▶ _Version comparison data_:

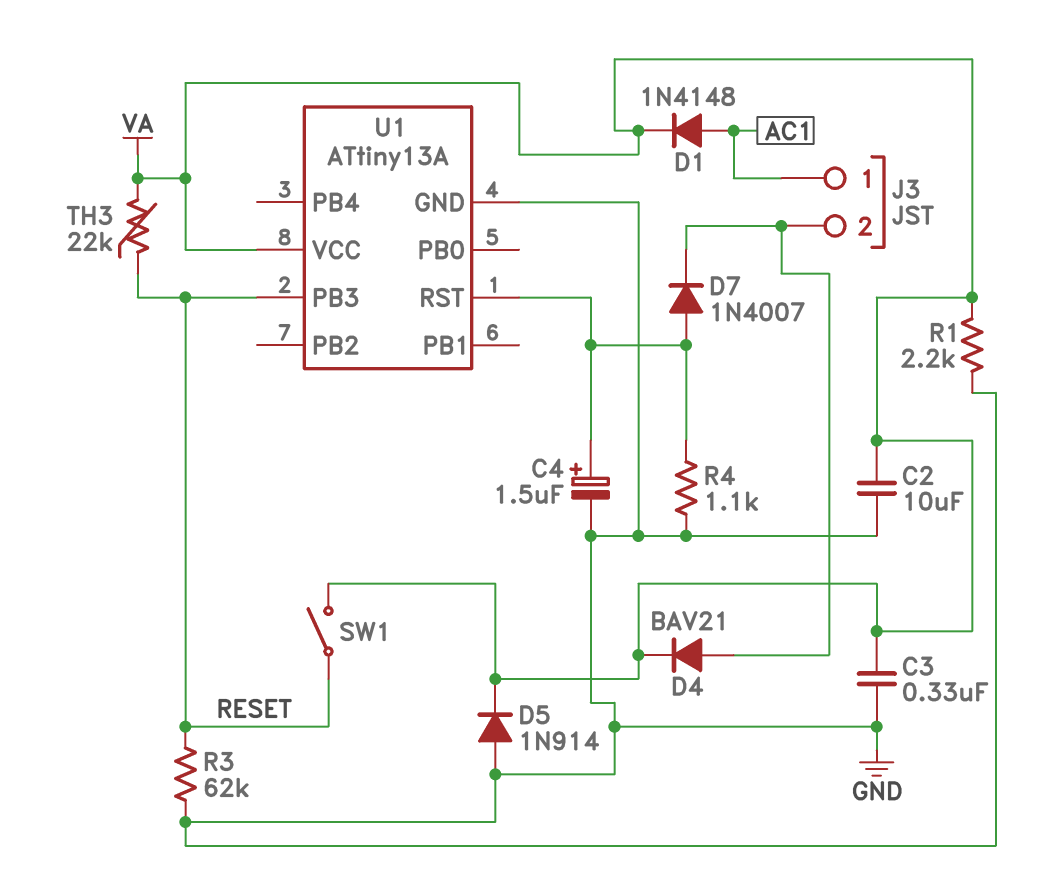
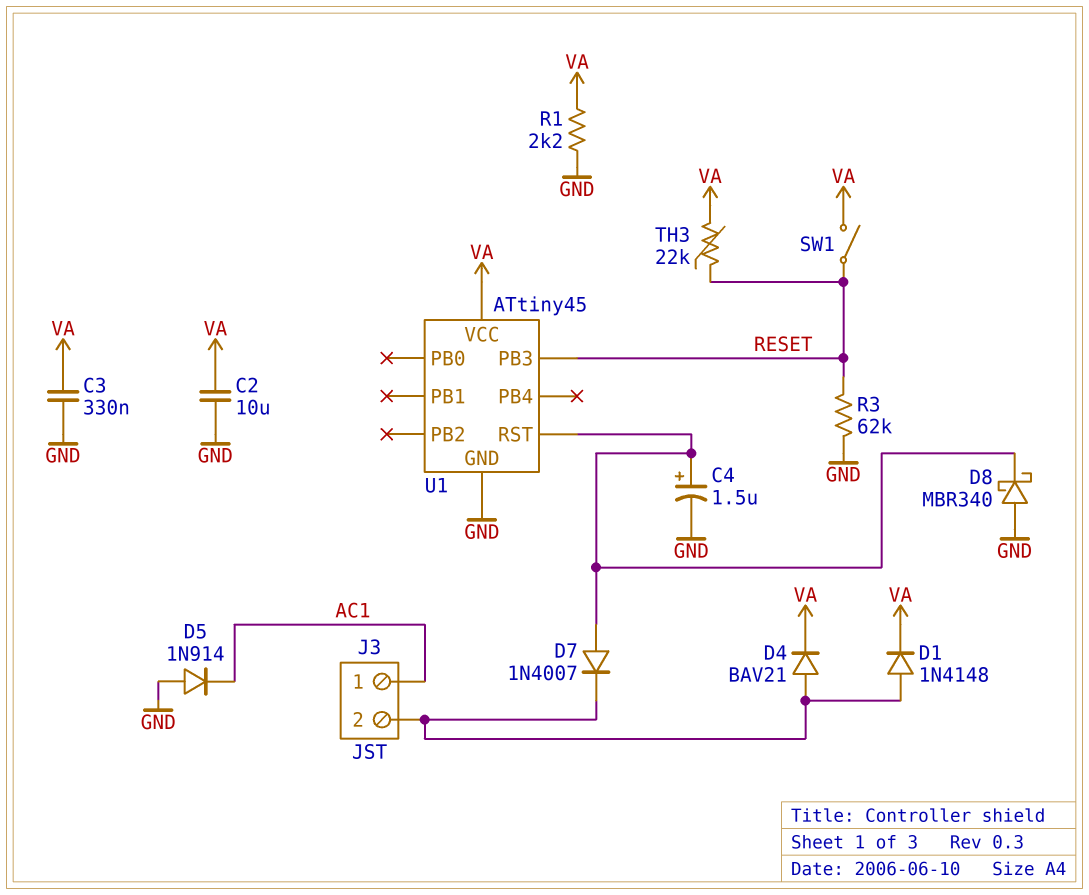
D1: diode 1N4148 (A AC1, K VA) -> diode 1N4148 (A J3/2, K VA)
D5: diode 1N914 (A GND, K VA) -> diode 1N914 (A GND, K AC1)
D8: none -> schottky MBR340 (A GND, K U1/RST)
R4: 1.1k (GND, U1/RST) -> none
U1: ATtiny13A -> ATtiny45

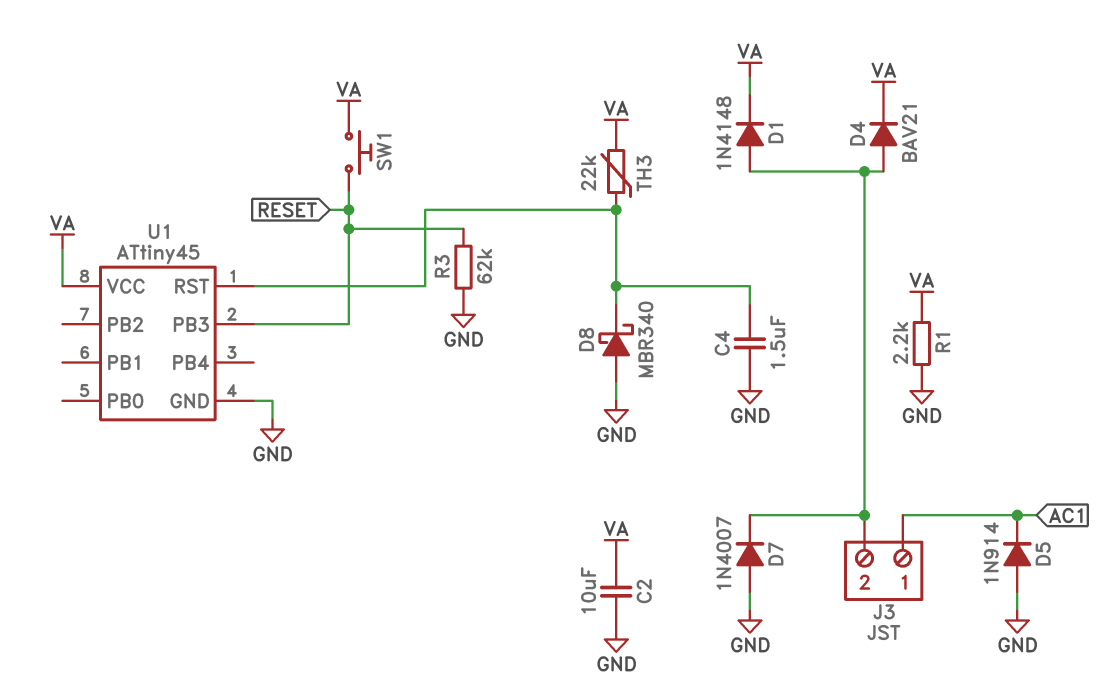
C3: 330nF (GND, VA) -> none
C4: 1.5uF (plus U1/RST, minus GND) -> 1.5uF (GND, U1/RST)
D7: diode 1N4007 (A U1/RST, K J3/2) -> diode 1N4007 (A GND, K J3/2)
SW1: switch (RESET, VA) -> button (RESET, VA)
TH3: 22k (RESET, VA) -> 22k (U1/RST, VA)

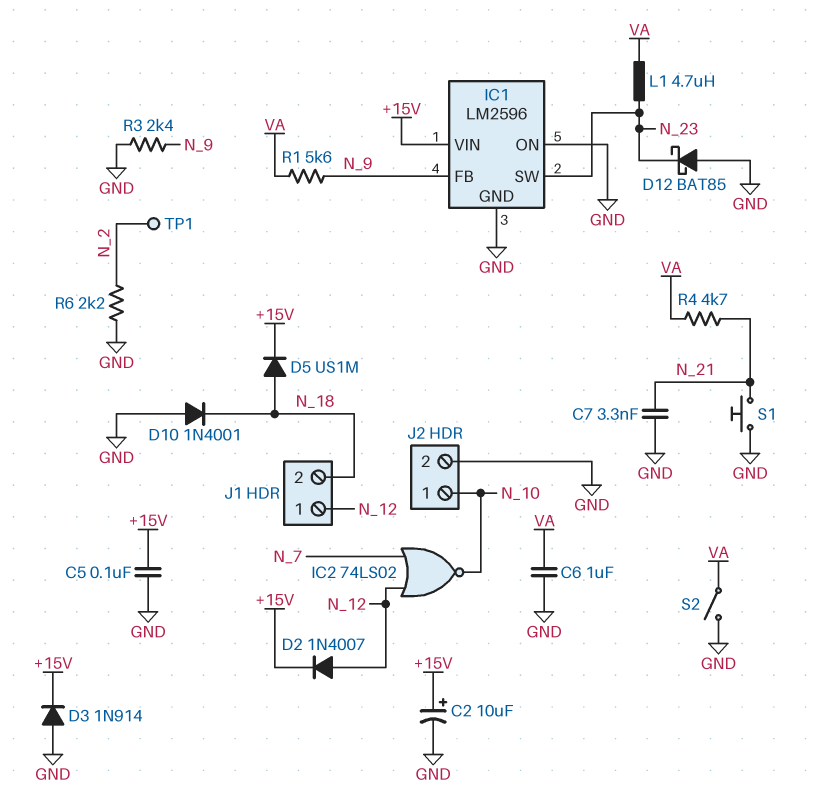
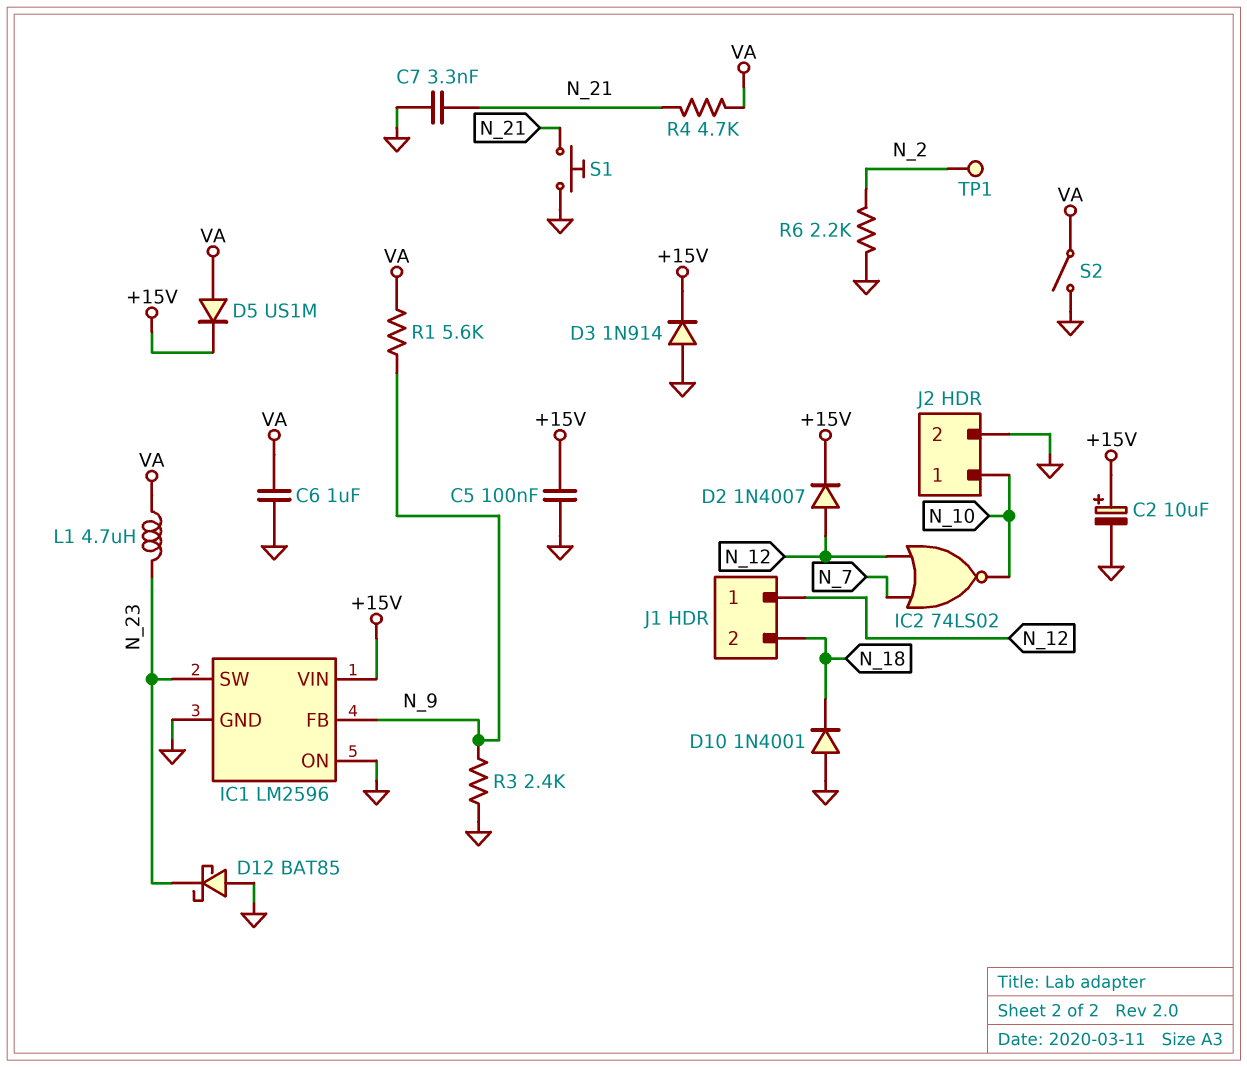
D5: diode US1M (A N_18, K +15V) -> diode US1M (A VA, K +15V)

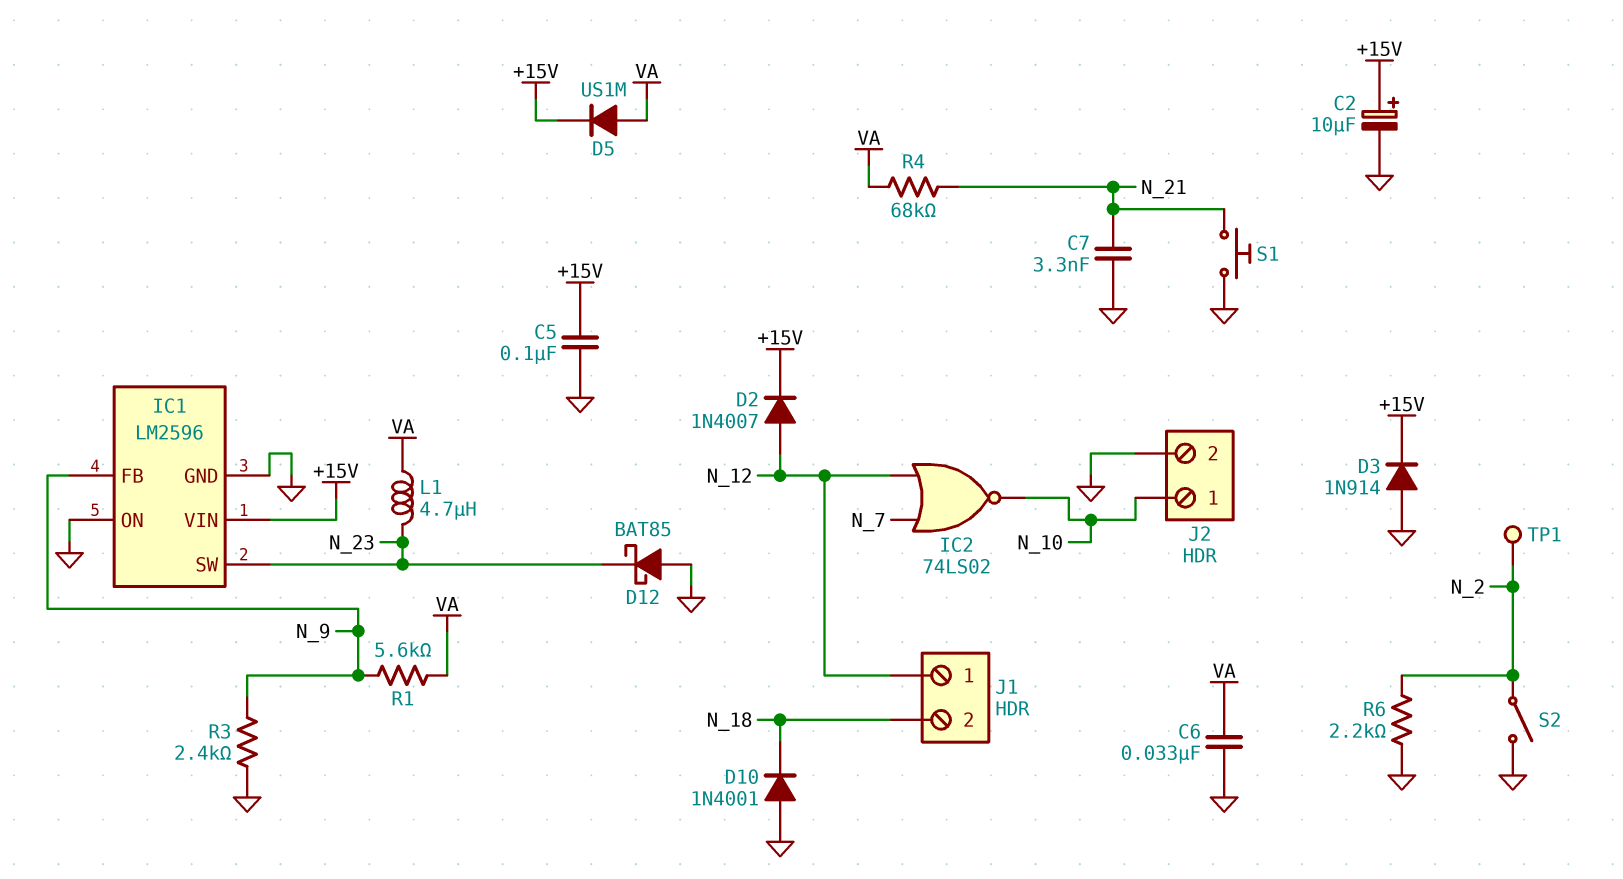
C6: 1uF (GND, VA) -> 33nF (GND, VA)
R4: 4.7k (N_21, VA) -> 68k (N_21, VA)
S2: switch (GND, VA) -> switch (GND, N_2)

▶ _Action item_: The expected answer is a copy of every line in the entries that holds the word "switch".

▶ _Solution below_:
SW1: switch (RESET, VA) -> button (RESET, VA)
S2: switch (GND, VA) -> switch (GND, N_2)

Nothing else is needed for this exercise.